Exercise brief
What is needed is an exact copy of every line from the one containing "120 degrees counterclockwise" through the end of the entries; please set it down without any pictures.

Entries shown
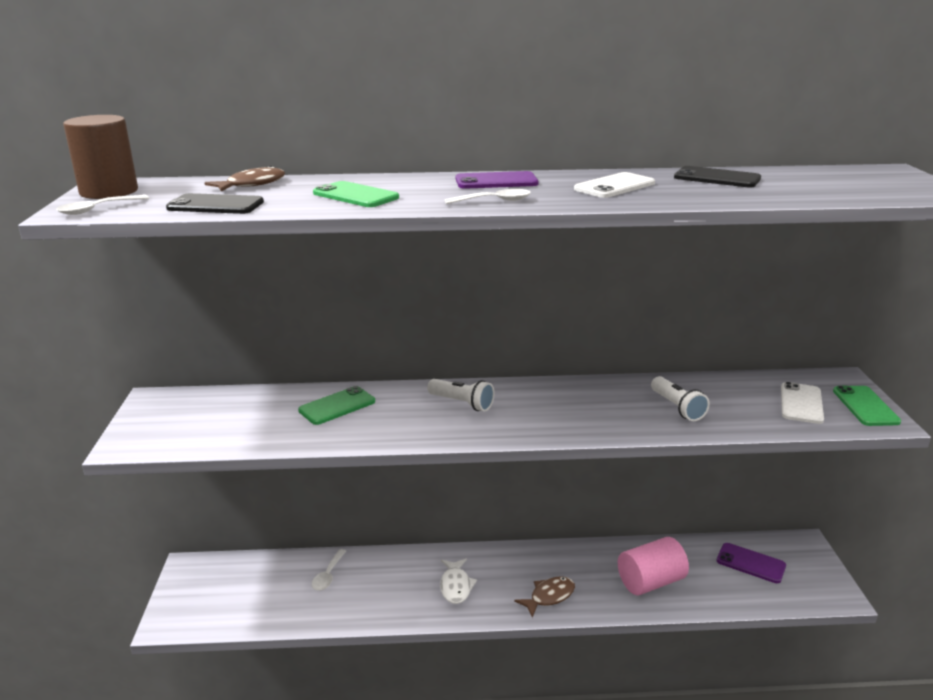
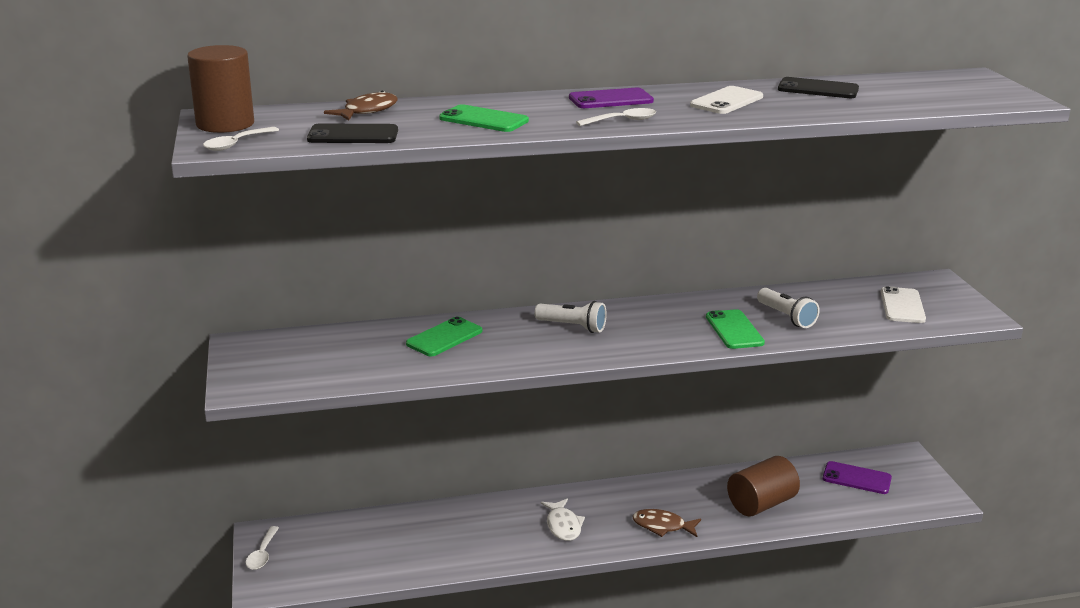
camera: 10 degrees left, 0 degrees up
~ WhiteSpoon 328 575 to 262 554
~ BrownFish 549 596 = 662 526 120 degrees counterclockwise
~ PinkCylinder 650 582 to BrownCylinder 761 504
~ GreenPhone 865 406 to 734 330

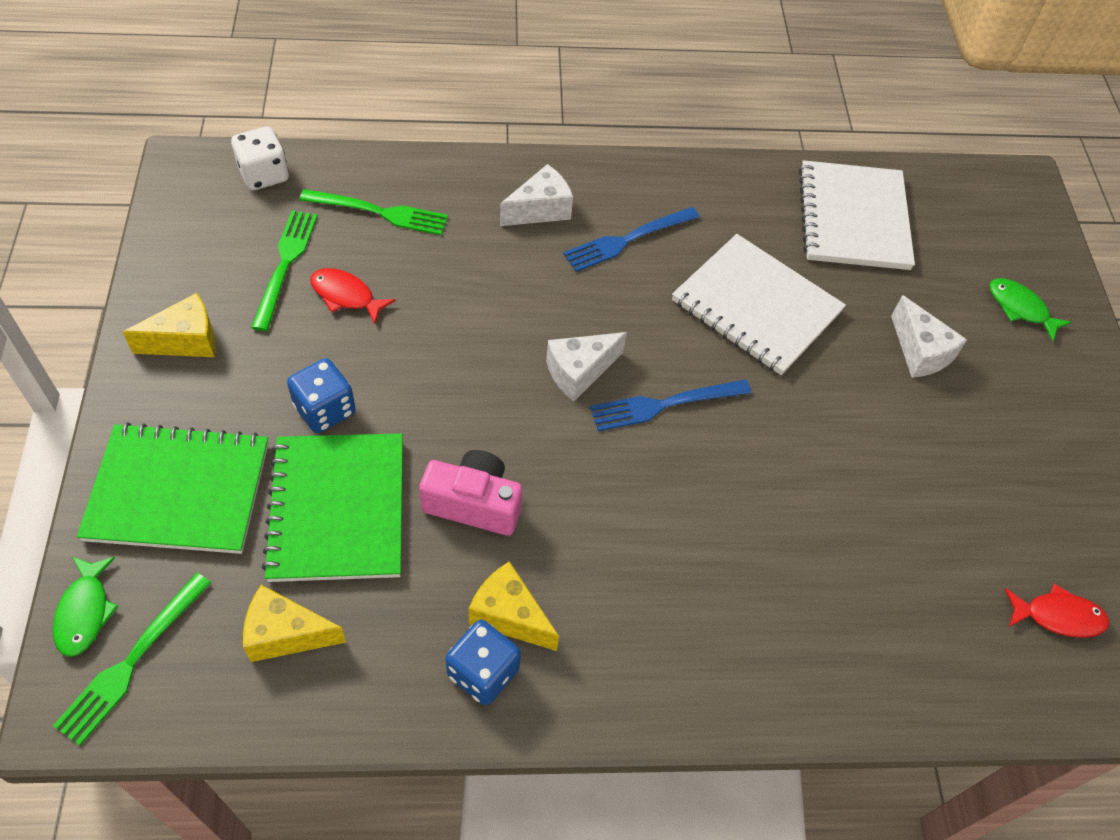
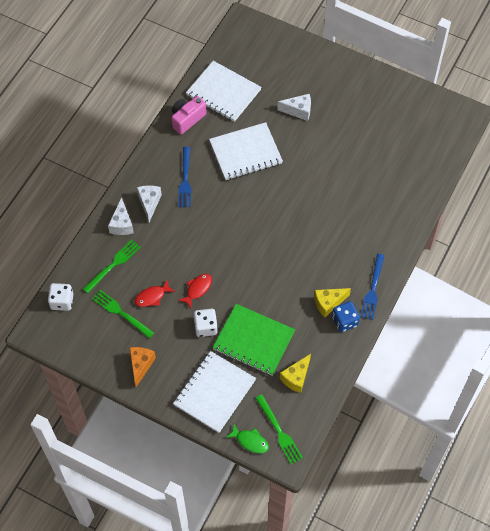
camera: 55 degrees left, 5 degrees up
~ GreenNotebook 179 491 to WhiteNotebook 214 392
~ YellowCheese 186 341 to OrangeCheese 141 365
~ BlueDice 325 409 to WhiteDice 205 327
~ PinkCamera 474 504 to 187 119
~ WhiteCheese 579 372 to 122 224
~ BlueFork 664 405 to 373 289
- GreenFish 1020 308
~ RedFish 1058 616 to 197 289

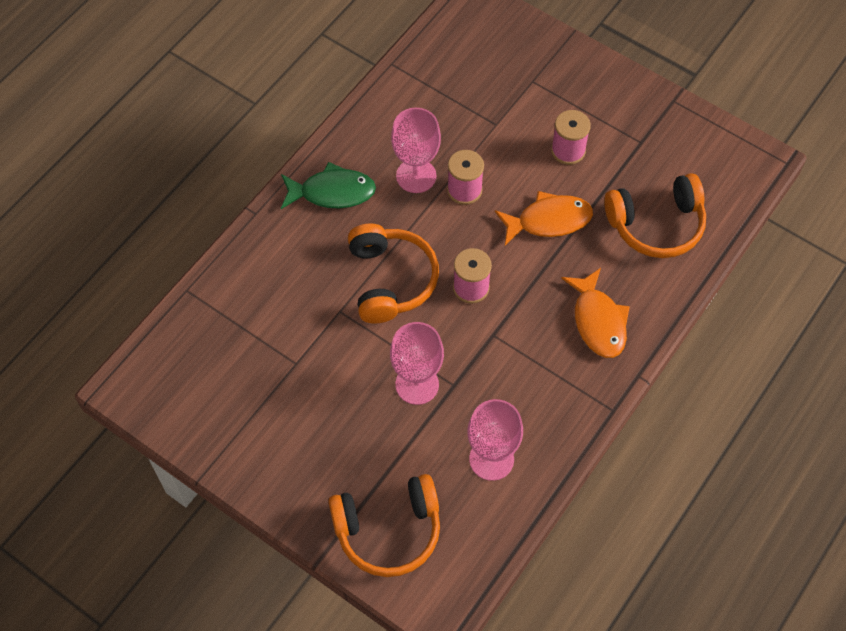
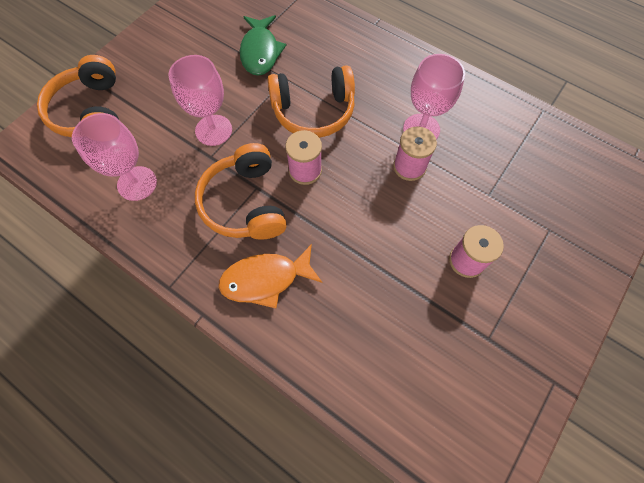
camera: 90 degrees right, 5 degrees up
~ GreenFish 332 192 to 260 52
- OrangeFish 549 221
~ OrangeHeadphones 656 225 to 245 203

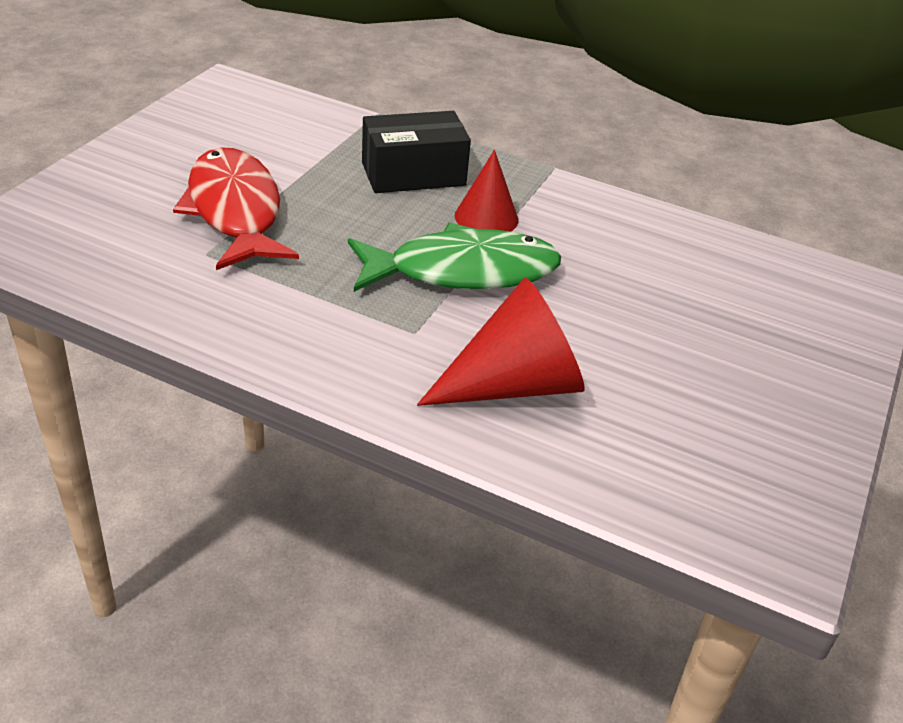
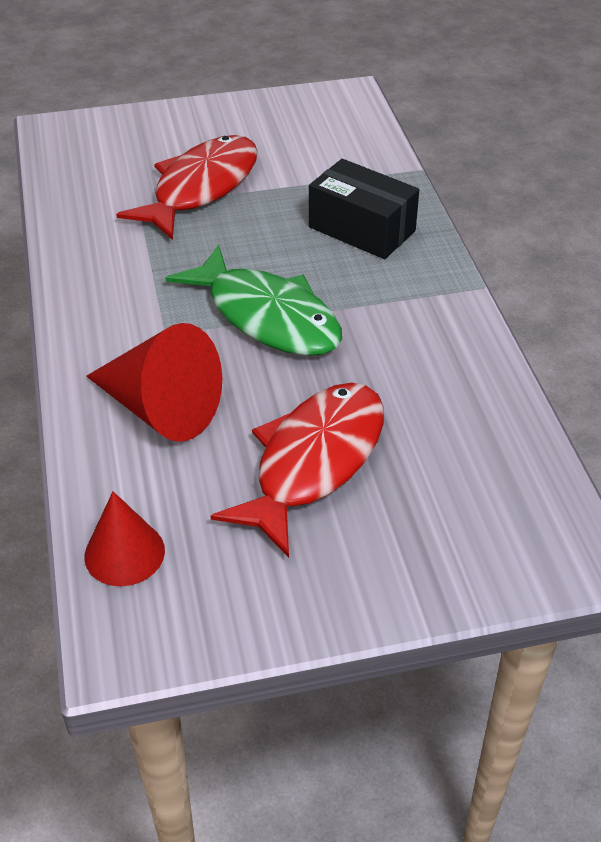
camera: 55 degrees right, 5 degrees up
~ RedCone 486 217 to 124 553
+ RedFish 313 462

Solution for this exercise
~ BrownFish 549 596 = 662 526 120 degrees counterclockwise
~ PinkCylinder 650 582 to BrownCylinder 761 504
~ GreenPhone 865 406 to 734 330

camera: 55 degrees left, 5 degrees up
~ GreenNotebook 179 491 to WhiteNotebook 214 392
~ YellowCheese 186 341 to OrangeCheese 141 365
~ BlueDice 325 409 to WhiteDice 205 327
~ PinkCamera 474 504 to 187 119
~ WhiteCheese 579 372 to 122 224
~ BlueFork 664 405 to 373 289
- GreenFish 1020 308
~ RedFish 1058 616 to 197 289

camera: 90 degrees right, 5 degrees up
~ GreenFish 332 192 to 260 52
- OrangeFish 549 221
~ OrangeHeadphones 656 225 to 245 203

camera: 55 degrees right, 5 degrees up
~ RedCone 486 217 to 124 553
+ RedFish 313 462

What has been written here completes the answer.